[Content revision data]
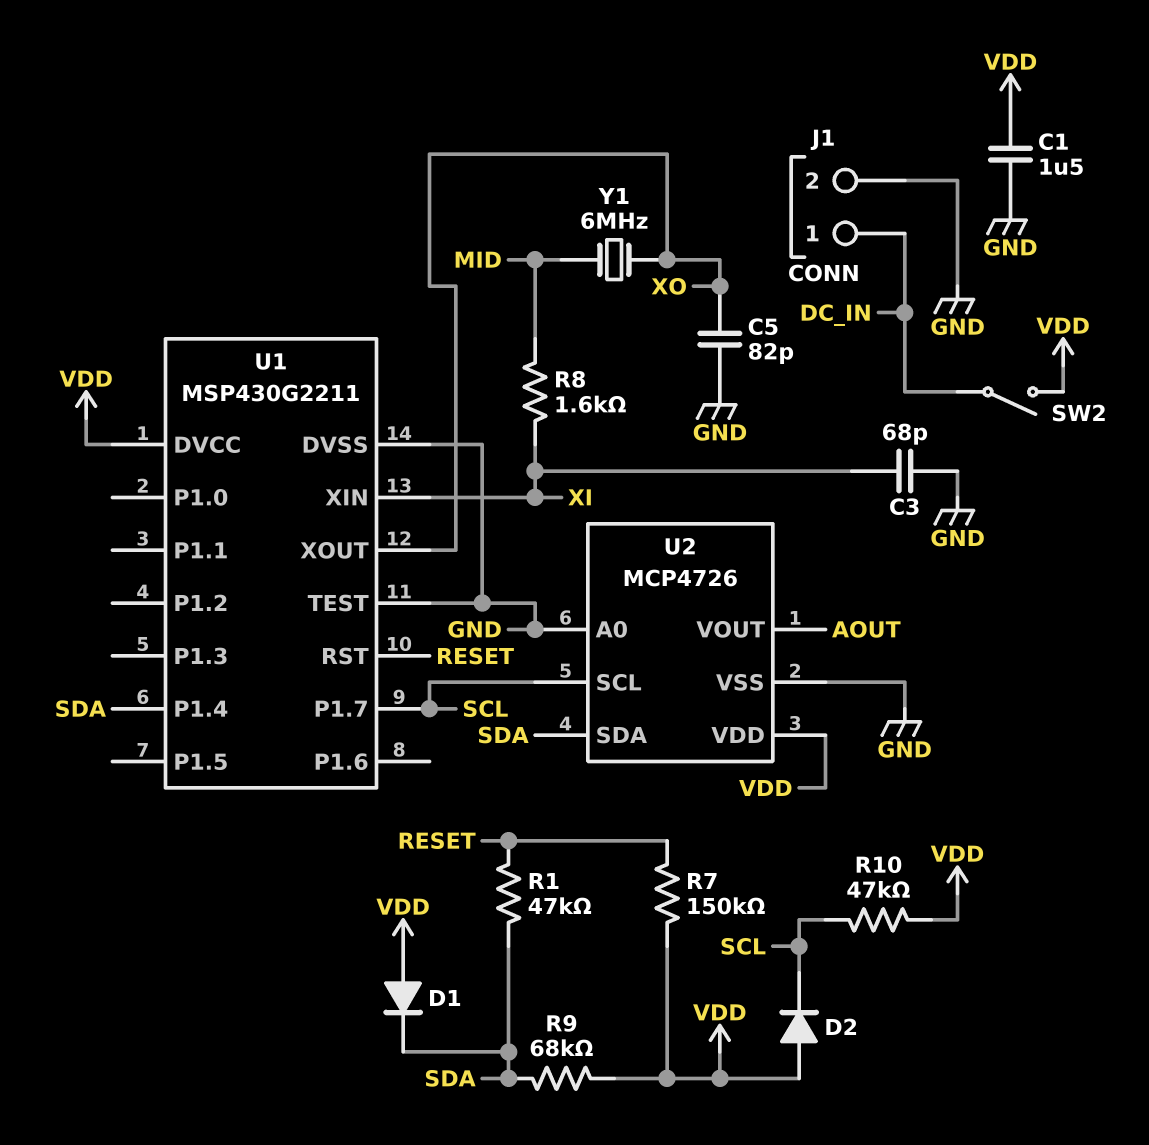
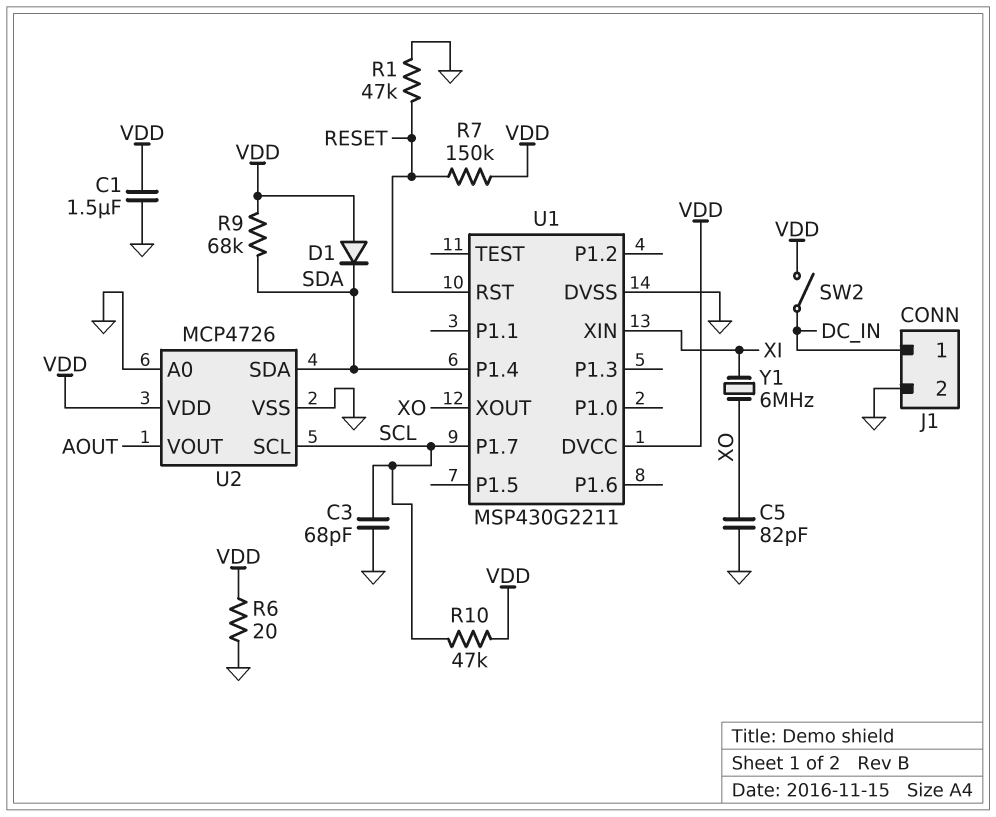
C3: 68pF (GND, XI) -> 68pF (GND, SCL)
D2: diode (A VDD, K SCL) -> none
R1: 47k (RESET, SDA) -> 47k (GND, RESET)
R6: none -> 20 (GND, VDD)
R8: 1.6k (MID, XI) -> none
U1 pin TEST: GND -> none
Y1: 6MHz (MID, XO) -> 6MHz (XI, XO)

▶ _Problem requirements_
Every entry above needs to be copied exactly, and no pictures go with it.

▶ _Solution to this problem_
C3: 68pF (GND, XI) -> 68pF (GND, SCL)
D2: diode (A VDD, K SCL) -> none
R1: 47k (RESET, SDA) -> 47k (GND, RESET)
R6: none -> 20 (GND, VDD)
R8: 1.6k (MID, XI) -> none
U1 pin TEST: GND -> none
Y1: 6MHz (MID, XO) -> 6MHz (XI, XO)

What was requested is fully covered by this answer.